## Data items
---+---

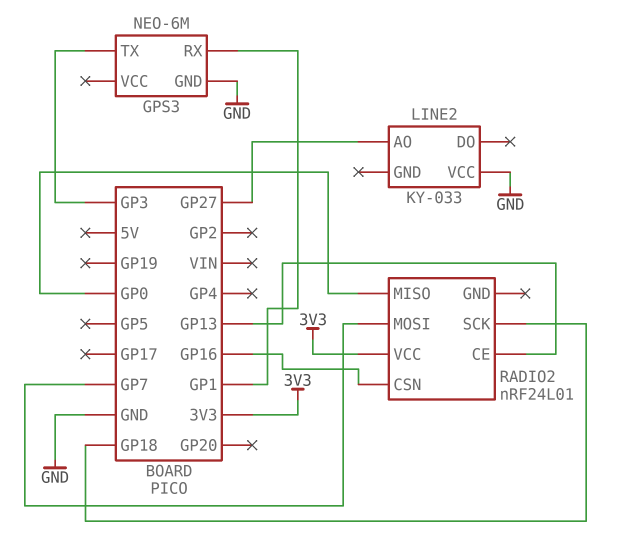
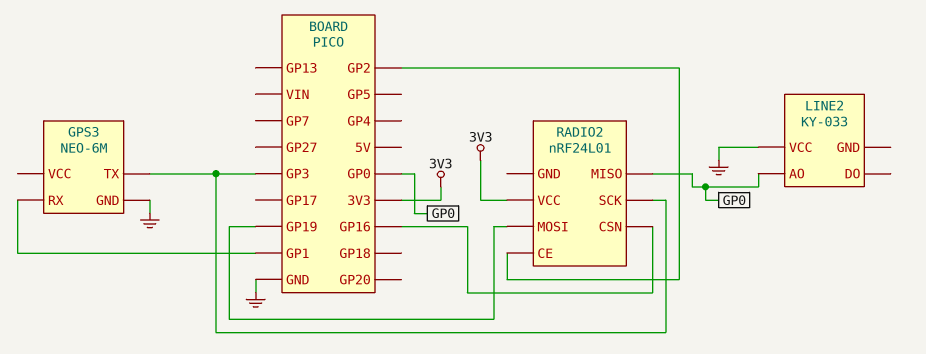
LINE2 pin AO: GP27 -> GP0
RADIO2 pin CE: GP13 -> GP2
RADIO2 pin MOSI: GP7 -> GP19
RADIO2 pin SCK: GP18 -> GP3

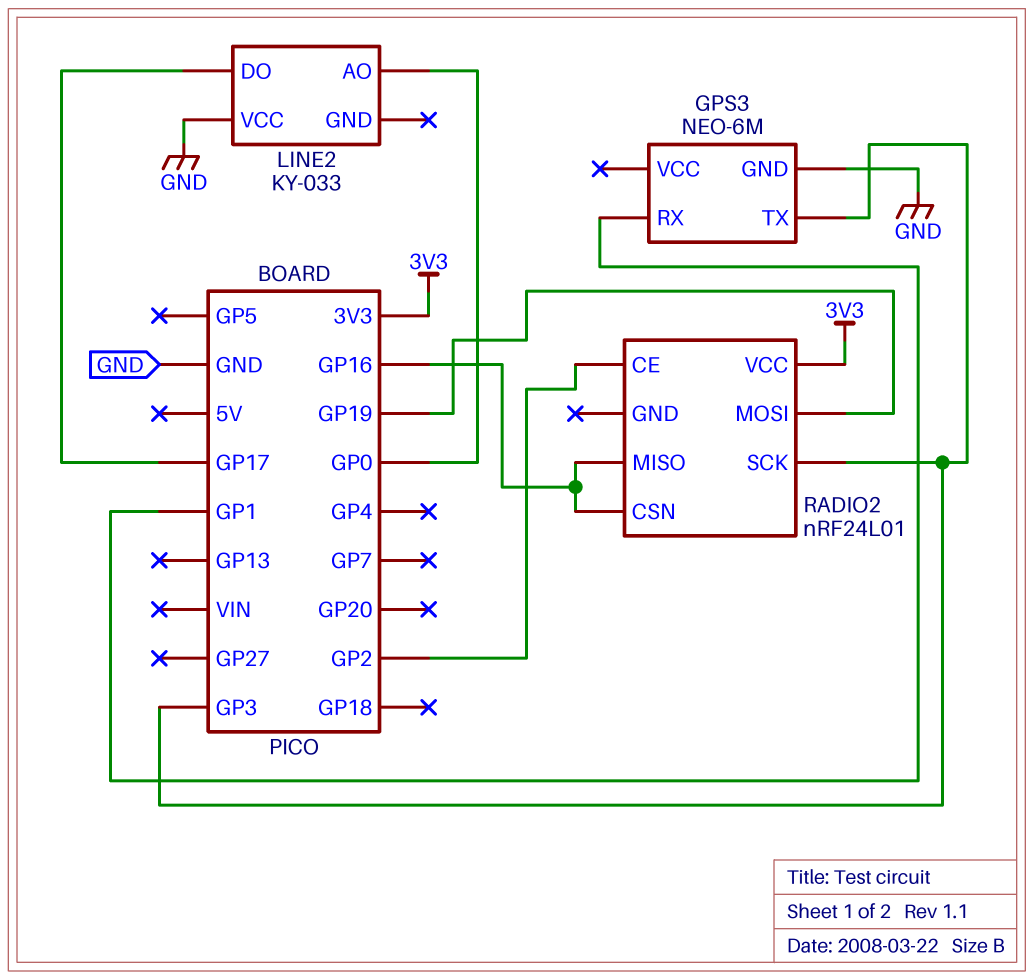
LINE2 pin DO: none -> GP17
RADIO2 pin MISO: GP0 -> GP16

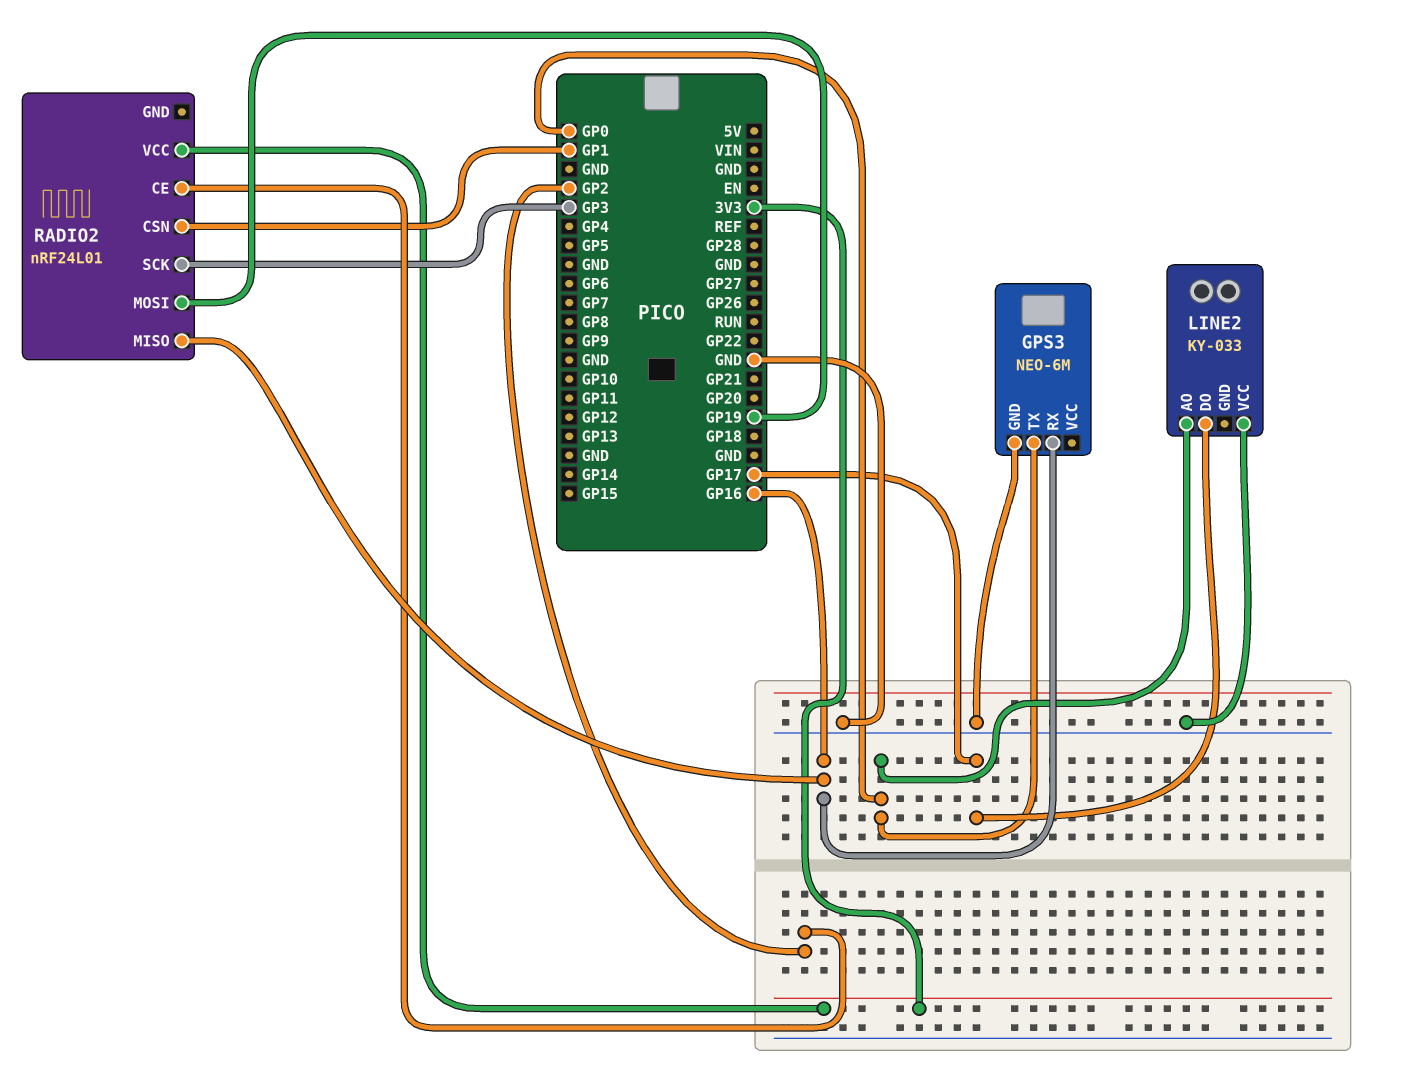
GPS3 pin RX: GP1 -> GP16
GPS3 pin TX: GP3 -> GP0
RADIO2 pin CSN: GP16 -> GP1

---+---

Your copy should match every record exactly and contain no pictures.

LINE2 pin AO: GP27 -> GP0
RADIO2 pin CE: GP13 -> GP2
RADIO2 pin MOSI: GP7 -> GP19
RADIO2 pin SCK: GP18 -> GP3

LINE2 pin DO: none -> GP17
RADIO2 pin MISO: GP0 -> GP16

GPS3 pin RX: GP1 -> GP16
GPS3 pin TX: GP3 -> GP0
RADIO2 pin CSN: GP16 -> GP1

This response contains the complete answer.